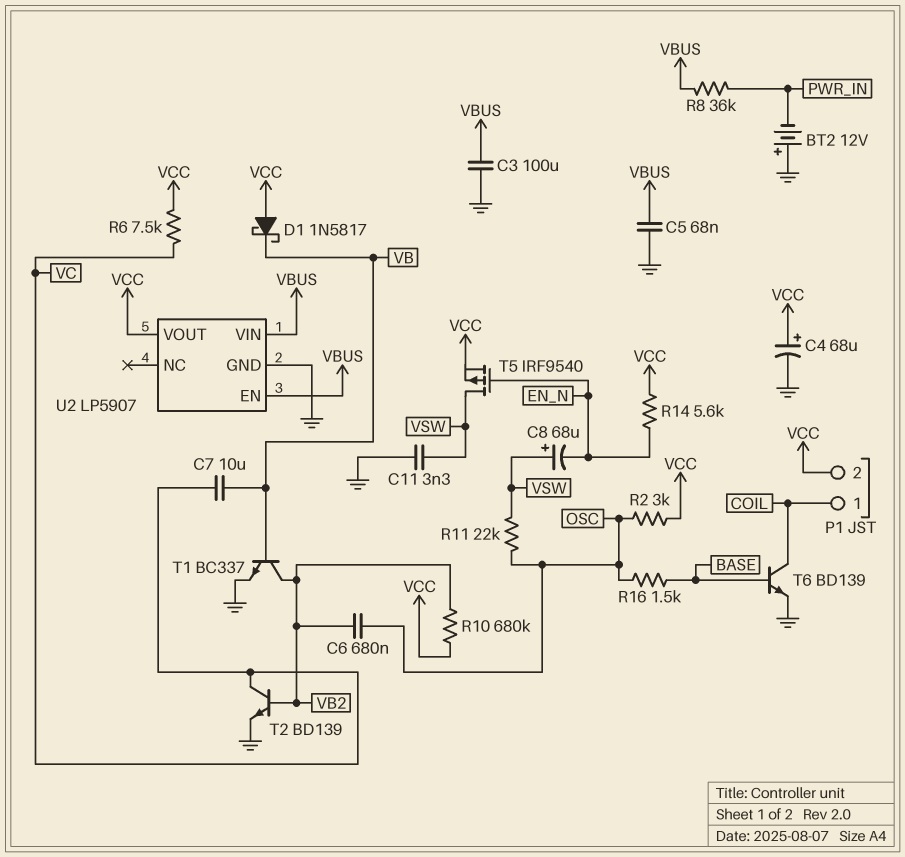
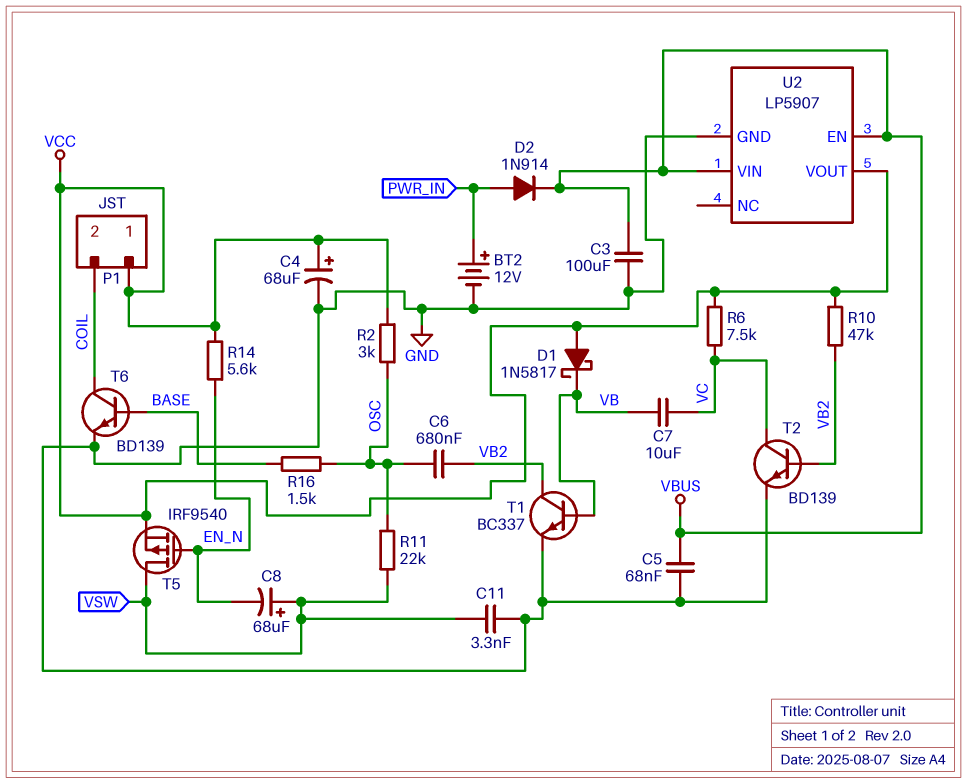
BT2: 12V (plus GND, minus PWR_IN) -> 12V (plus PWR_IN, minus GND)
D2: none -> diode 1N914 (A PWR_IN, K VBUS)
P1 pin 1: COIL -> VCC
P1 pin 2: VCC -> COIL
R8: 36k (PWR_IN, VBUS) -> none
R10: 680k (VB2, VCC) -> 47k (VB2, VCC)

◆ PROBLEM TO SOLVE ◆
Begin with the line holding "P1 pin 2: VCC -> COIL" and end with the last line of the material. Write out those lines exactly, and only those.

◆ SOLVED EXERCISE ◆
P1 pin 2: VCC -> COIL
R8: 36k (PWR_IN, VBUS) -> none
R10: 680k (VB2, VCC) -> 47k (VB2, VCC)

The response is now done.